----- Data for the task

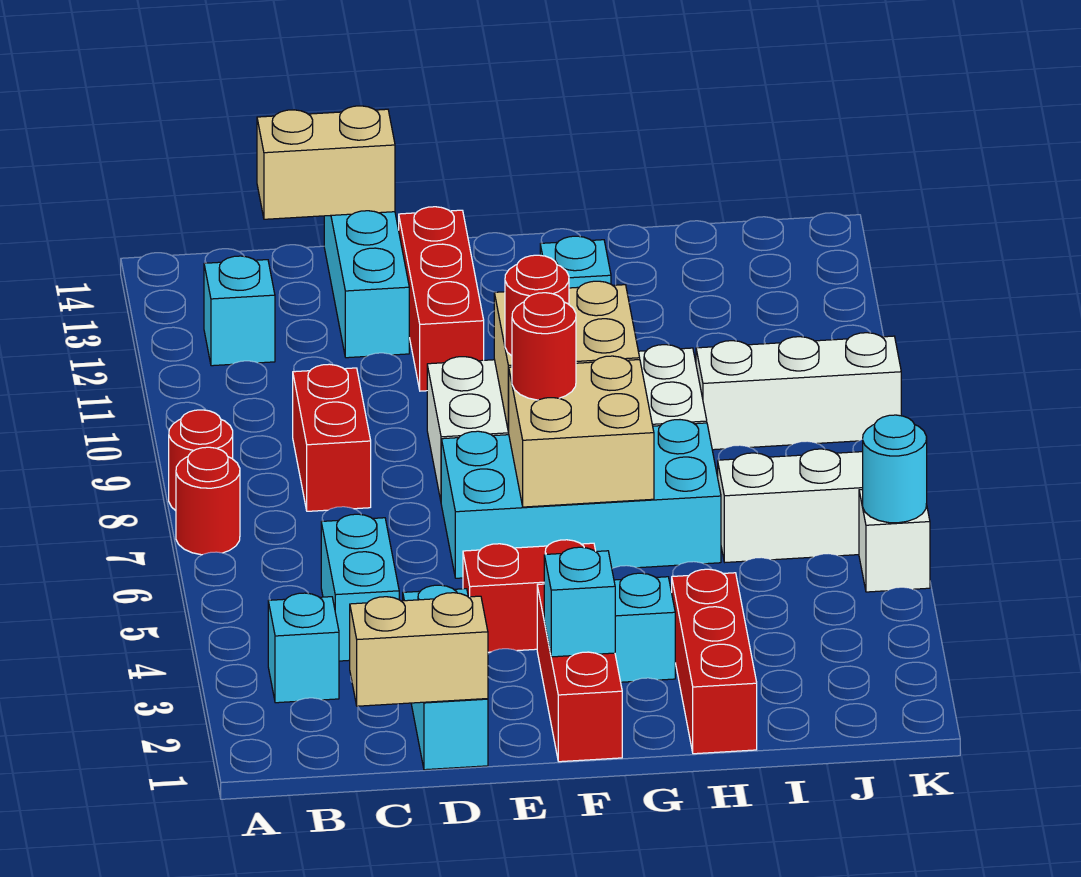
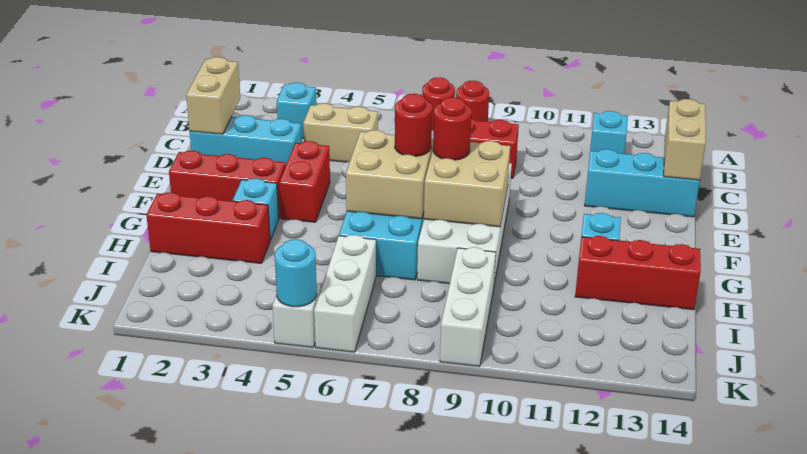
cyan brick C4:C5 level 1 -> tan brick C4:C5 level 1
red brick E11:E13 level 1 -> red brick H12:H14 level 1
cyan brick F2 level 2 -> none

----------
----- Data for the task

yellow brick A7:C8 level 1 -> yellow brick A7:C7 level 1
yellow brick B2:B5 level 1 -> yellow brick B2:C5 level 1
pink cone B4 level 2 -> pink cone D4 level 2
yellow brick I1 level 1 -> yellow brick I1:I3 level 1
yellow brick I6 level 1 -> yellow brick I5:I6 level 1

----------
----- Data for the task

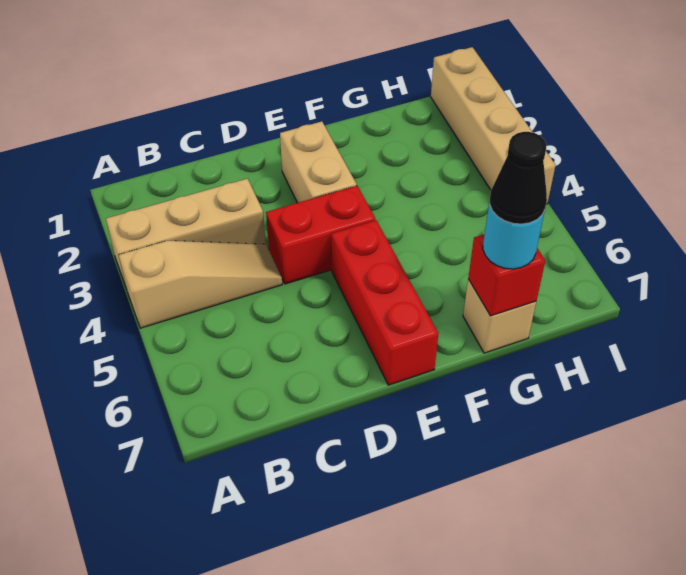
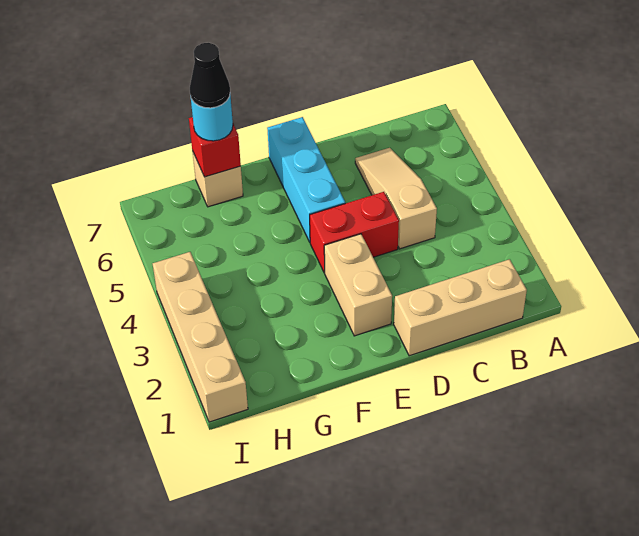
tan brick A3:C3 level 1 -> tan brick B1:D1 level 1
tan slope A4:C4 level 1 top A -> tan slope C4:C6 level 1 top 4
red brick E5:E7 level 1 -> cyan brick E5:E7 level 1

----------

#### Directions for this task
All lines of the entries above where "cyan" turns up should be reported.

#### Written solution
cyan brick C4:C5 level 1 -> tan brick C4:C5 level 1
cyan brick F2 level 2 -> none
red brick E5:E7 level 1 -> cyan brick E5:E7 level 1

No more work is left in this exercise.